TASK STATEMENT:
The answer should be an exact repeat of the stretch of material below from the line containing "camera: 160 degrees right, 10 degrees up" through the line containing "camera: 20 degrees left, 10 degrees down".

RECORDS SHOWN:
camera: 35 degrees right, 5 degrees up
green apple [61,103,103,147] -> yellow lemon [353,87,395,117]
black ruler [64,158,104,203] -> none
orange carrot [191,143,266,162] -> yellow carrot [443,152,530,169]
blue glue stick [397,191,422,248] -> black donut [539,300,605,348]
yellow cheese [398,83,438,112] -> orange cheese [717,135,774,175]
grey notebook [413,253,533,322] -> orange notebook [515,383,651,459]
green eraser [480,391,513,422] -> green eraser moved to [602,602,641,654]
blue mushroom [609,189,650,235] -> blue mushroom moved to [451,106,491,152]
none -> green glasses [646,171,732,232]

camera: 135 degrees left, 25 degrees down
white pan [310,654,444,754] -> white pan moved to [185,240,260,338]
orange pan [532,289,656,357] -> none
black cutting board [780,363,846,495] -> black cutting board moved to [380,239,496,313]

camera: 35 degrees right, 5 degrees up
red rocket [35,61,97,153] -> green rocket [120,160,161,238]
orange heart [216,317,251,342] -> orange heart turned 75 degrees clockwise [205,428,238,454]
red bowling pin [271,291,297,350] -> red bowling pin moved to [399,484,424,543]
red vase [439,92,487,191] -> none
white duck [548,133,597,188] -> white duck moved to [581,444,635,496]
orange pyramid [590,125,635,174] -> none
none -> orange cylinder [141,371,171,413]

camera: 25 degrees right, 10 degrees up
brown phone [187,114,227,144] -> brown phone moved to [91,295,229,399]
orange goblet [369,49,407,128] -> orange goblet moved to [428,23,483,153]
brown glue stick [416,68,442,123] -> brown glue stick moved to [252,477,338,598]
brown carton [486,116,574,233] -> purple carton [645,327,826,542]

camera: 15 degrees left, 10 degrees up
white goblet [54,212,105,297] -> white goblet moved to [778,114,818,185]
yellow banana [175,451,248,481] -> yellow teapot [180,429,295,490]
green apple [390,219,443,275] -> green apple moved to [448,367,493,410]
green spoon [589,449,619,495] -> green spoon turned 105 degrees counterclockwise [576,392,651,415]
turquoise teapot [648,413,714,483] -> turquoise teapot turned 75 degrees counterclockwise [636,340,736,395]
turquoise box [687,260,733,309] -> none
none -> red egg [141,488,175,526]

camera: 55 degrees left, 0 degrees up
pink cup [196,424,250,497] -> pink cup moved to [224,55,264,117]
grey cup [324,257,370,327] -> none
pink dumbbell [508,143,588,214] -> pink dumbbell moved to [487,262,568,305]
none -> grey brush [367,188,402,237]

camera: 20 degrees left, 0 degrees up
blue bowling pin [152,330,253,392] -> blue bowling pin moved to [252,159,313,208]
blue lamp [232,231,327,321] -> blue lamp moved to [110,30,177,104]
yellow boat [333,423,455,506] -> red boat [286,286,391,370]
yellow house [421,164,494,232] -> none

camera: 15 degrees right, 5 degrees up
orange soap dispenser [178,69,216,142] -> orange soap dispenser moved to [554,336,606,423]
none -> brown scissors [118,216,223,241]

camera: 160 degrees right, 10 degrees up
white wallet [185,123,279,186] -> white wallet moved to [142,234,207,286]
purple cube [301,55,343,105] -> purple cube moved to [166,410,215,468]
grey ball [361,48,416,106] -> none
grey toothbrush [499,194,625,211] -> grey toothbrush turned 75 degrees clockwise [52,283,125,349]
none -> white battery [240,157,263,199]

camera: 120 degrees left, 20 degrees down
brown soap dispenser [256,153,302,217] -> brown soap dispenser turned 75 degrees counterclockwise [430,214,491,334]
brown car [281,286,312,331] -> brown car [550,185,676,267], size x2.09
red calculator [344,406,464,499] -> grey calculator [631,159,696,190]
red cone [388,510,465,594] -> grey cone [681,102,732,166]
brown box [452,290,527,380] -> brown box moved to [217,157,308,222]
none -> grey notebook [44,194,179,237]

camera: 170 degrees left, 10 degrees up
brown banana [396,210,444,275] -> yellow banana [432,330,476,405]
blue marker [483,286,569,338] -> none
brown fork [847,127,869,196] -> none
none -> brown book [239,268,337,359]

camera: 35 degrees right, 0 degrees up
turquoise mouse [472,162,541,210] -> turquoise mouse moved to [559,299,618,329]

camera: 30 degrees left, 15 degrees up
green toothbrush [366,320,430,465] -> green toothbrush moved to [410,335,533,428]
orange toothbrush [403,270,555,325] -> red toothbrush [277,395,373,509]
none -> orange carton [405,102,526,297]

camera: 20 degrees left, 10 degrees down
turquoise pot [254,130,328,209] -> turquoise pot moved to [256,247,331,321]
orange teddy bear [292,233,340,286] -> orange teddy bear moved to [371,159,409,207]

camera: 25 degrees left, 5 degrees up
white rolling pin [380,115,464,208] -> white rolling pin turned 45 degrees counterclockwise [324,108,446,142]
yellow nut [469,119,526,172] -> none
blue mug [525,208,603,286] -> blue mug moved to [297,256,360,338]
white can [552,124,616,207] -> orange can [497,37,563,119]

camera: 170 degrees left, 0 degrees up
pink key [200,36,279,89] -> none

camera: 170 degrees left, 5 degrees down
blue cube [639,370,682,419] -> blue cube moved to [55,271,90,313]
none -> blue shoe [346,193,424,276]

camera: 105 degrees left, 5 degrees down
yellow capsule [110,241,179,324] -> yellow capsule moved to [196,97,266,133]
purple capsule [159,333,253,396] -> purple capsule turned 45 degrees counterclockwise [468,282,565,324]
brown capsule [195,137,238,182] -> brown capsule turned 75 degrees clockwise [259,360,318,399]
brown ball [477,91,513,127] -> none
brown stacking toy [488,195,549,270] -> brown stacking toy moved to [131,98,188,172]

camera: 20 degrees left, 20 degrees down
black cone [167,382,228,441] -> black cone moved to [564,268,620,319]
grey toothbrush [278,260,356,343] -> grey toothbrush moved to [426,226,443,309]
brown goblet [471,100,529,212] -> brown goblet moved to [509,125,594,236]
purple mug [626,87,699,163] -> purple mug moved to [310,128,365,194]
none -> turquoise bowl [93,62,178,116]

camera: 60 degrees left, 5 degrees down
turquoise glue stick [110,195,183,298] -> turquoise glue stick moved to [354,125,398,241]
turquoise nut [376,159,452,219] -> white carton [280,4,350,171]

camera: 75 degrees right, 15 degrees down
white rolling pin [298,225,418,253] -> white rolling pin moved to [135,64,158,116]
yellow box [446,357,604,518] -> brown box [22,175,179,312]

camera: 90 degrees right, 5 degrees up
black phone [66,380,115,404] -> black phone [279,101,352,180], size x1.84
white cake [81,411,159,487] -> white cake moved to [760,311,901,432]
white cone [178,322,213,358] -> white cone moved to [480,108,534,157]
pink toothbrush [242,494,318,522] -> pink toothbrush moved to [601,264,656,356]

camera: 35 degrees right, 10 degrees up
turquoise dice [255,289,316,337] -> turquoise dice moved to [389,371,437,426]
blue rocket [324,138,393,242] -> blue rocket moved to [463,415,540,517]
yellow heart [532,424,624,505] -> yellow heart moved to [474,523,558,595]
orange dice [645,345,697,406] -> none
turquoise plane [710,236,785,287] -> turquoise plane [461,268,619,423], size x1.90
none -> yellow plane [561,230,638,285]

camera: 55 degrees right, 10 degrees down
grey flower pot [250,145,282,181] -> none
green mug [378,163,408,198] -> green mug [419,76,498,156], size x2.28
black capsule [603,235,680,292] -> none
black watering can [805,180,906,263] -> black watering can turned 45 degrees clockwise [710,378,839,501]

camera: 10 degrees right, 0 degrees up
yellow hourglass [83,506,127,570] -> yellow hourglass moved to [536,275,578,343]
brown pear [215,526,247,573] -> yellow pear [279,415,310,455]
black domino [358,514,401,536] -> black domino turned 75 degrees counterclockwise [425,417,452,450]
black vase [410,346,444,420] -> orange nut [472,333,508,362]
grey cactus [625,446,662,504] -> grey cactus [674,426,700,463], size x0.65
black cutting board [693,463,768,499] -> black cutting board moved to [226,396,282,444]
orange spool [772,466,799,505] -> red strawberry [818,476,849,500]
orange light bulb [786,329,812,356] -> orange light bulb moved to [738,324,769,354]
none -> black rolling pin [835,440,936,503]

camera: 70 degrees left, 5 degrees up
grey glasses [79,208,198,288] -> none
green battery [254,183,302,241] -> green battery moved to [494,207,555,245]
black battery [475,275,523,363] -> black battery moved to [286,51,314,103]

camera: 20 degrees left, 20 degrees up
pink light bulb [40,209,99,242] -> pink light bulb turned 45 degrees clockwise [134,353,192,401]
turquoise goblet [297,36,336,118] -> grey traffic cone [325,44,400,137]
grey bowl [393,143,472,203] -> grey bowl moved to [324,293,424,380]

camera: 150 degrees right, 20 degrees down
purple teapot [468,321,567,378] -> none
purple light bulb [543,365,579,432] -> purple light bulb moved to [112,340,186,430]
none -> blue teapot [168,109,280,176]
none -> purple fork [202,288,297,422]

ANSWER TO THIS TASK:
camera: 160 degrees right, 10 degrees up
white wallet [185,123,279,186] -> white wallet moved to [142,234,207,286]
purple cube [301,55,343,105] -> purple cube moved to [166,410,215,468]
grey ball [361,48,416,106] -> none
grey toothbrush [499,194,625,211] -> grey toothbrush turned 75 degrees clockwise [52,283,125,349]
none -> white battery [240,157,263,199]

camera: 120 degrees left, 20 degrees down
brown soap dispenser [256,153,302,217] -> brown soap dispenser turned 75 degrees counterclockwise [430,214,491,334]
brown car [281,286,312,331] -> brown car [550,185,676,267], size x2.09
red calculator [344,406,464,499] -> grey calculator [631,159,696,190]
red cone [388,510,465,594] -> grey cone [681,102,732,166]
brown box [452,290,527,380] -> brown box moved to [217,157,308,222]
none -> grey notebook [44,194,179,237]

camera: 170 degrees left, 10 degrees up
brown banana [396,210,444,275] -> yellow banana [432,330,476,405]
blue marker [483,286,569,338] -> none
brown fork [847,127,869,196] -> none
none -> brown book [239,268,337,359]

camera: 35 degrees right, 0 degrees up
turquoise mouse [472,162,541,210] -> turquoise mouse moved to [559,299,618,329]

camera: 30 degrees left, 15 degrees up
green toothbrush [366,320,430,465] -> green toothbrush moved to [410,335,533,428]
orange toothbrush [403,270,555,325] -> red toothbrush [277,395,373,509]
none -> orange carton [405,102,526,297]

camera: 20 degrees left, 10 degrees down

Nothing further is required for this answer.